━━━ Task material ━━━
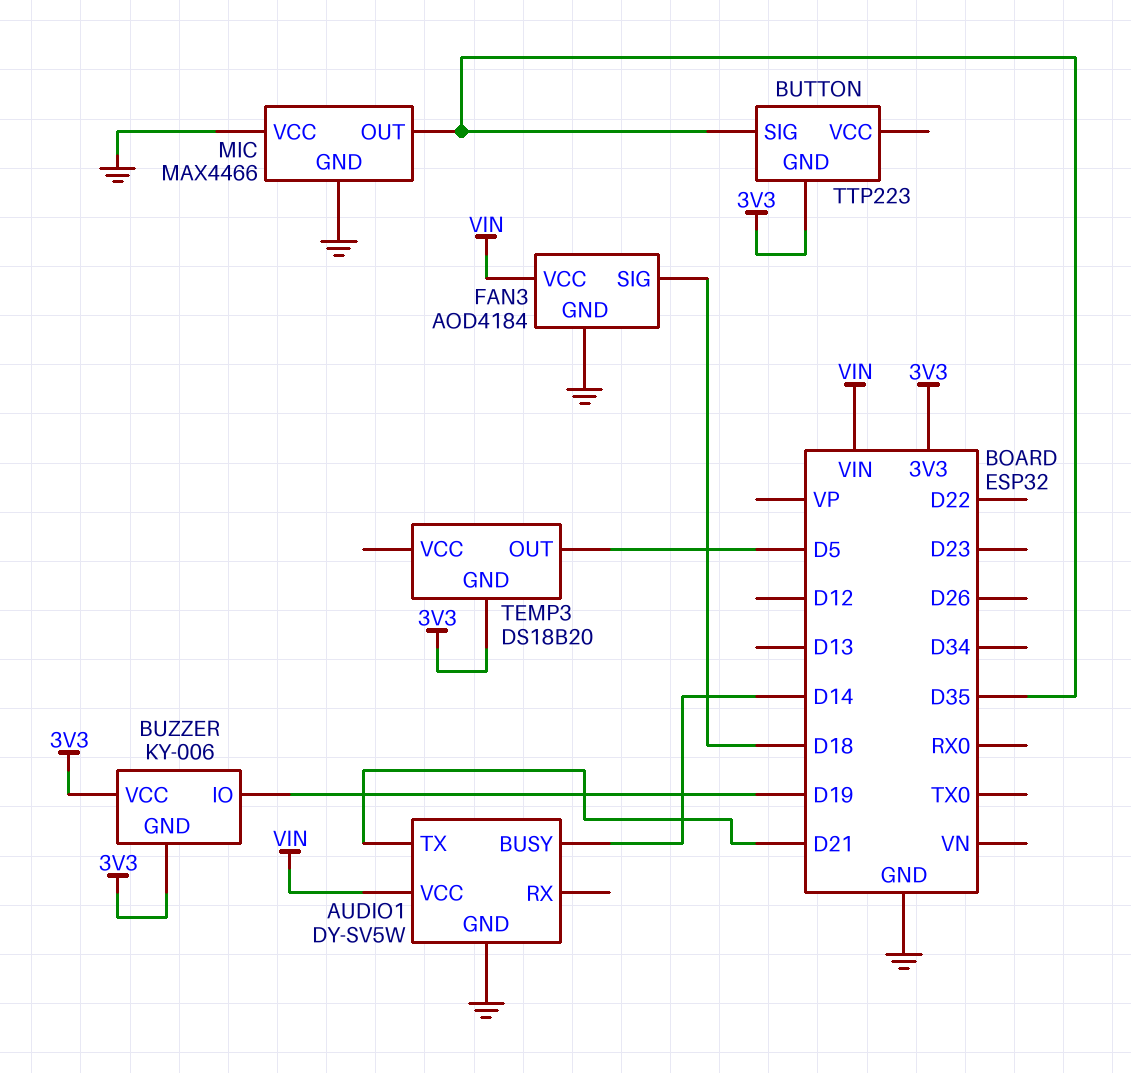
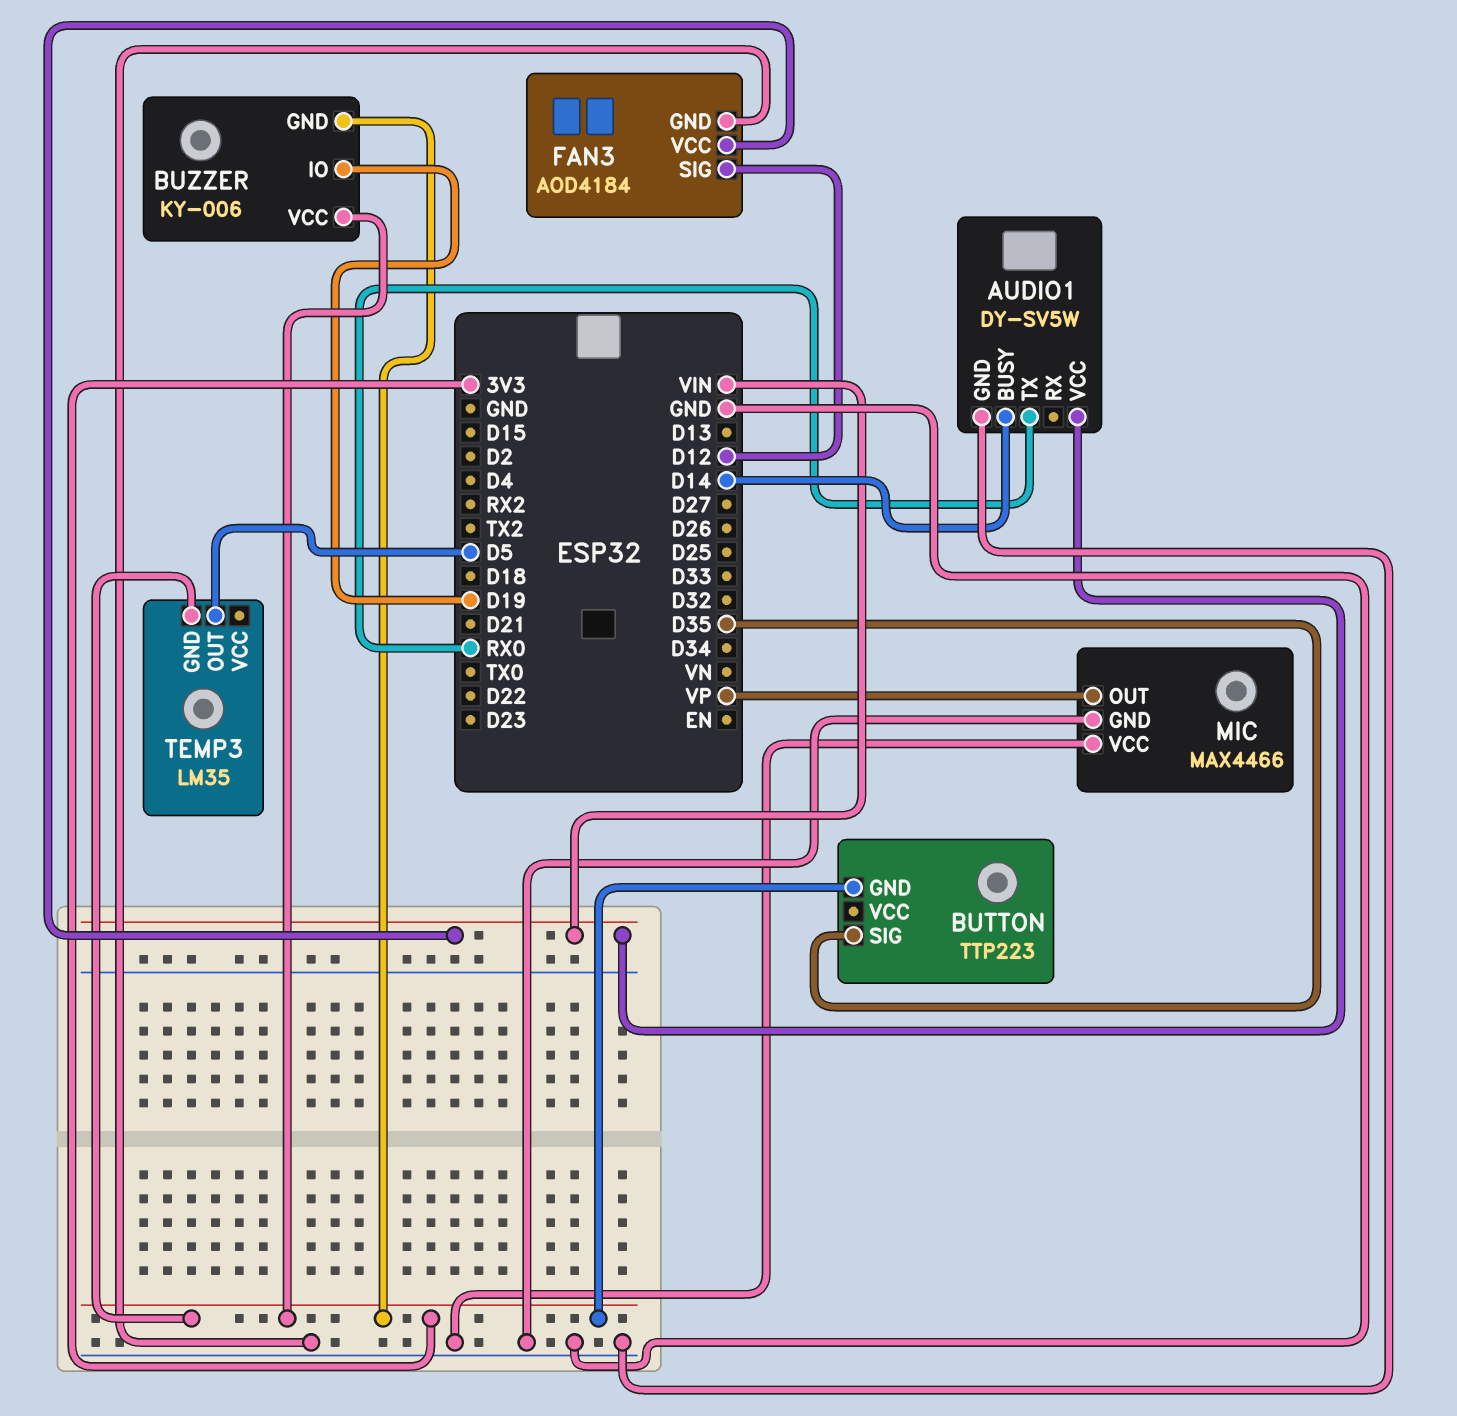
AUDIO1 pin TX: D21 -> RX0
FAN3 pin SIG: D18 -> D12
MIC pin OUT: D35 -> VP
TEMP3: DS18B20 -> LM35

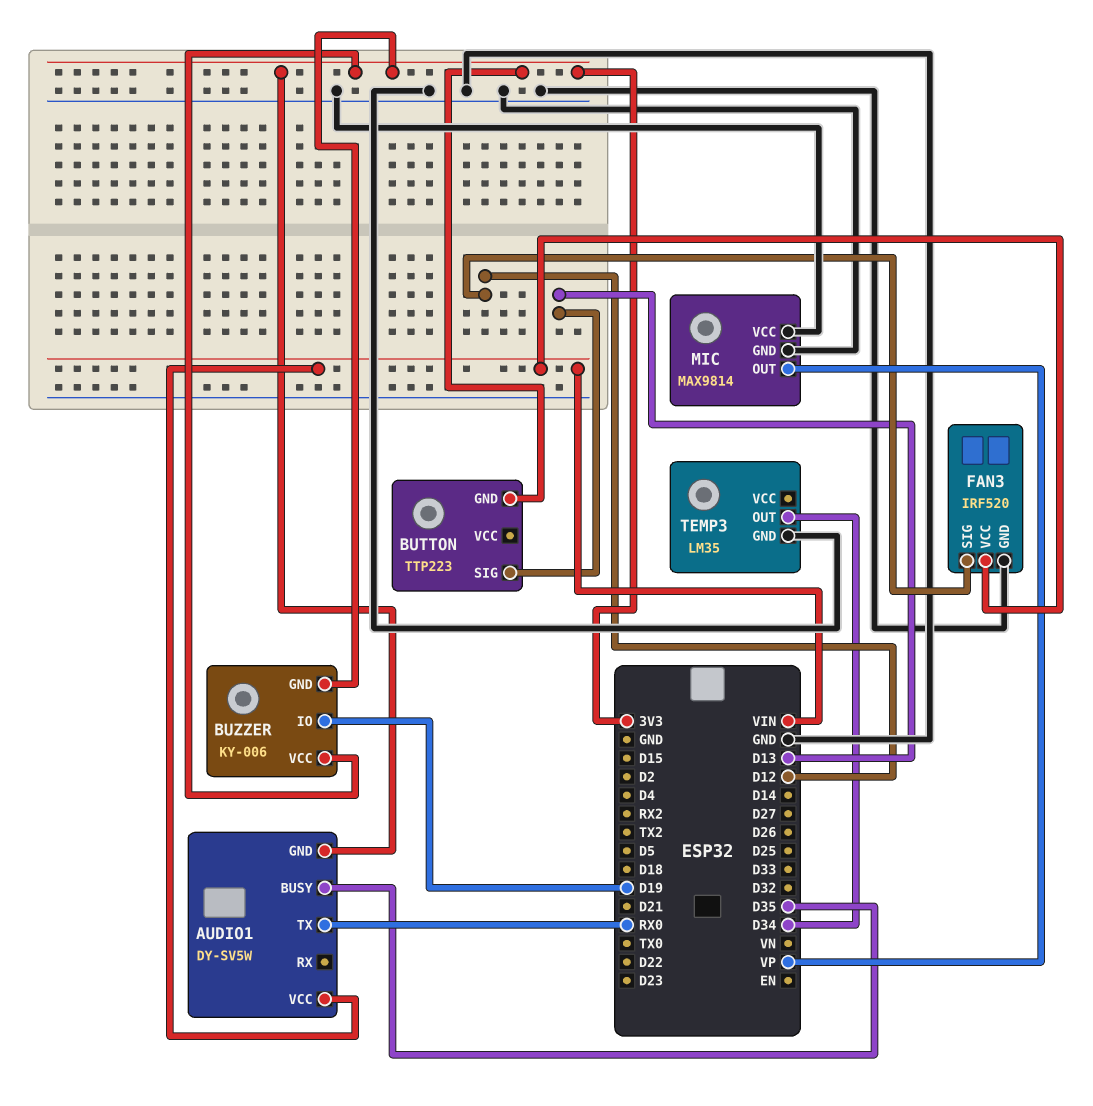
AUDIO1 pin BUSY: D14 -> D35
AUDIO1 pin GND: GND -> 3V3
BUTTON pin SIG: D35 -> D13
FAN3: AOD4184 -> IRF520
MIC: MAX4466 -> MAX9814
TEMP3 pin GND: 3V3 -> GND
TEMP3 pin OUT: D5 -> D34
━━━
= Exercise instructions =
An exact restatement of every record is required. Omit the images.

= Reply to the task =
AUDIO1 pin TX: D21 -> RX0
FAN3 pin SIG: D18 -> D12
MIC pin OUT: D35 -> VP
TEMP3: DS18B20 -> LM35

AUDIO1 pin BUSY: D14 -> D35
AUDIO1 pin GND: GND -> 3V3
BUTTON pin SIG: D35 -> D13
FAN3: AOD4184 -> IRF520
MIC: MAX4466 -> MAX9814
TEMP3 pin GND: 3V3 -> GND
TEMP3 pin OUT: D5 -> D34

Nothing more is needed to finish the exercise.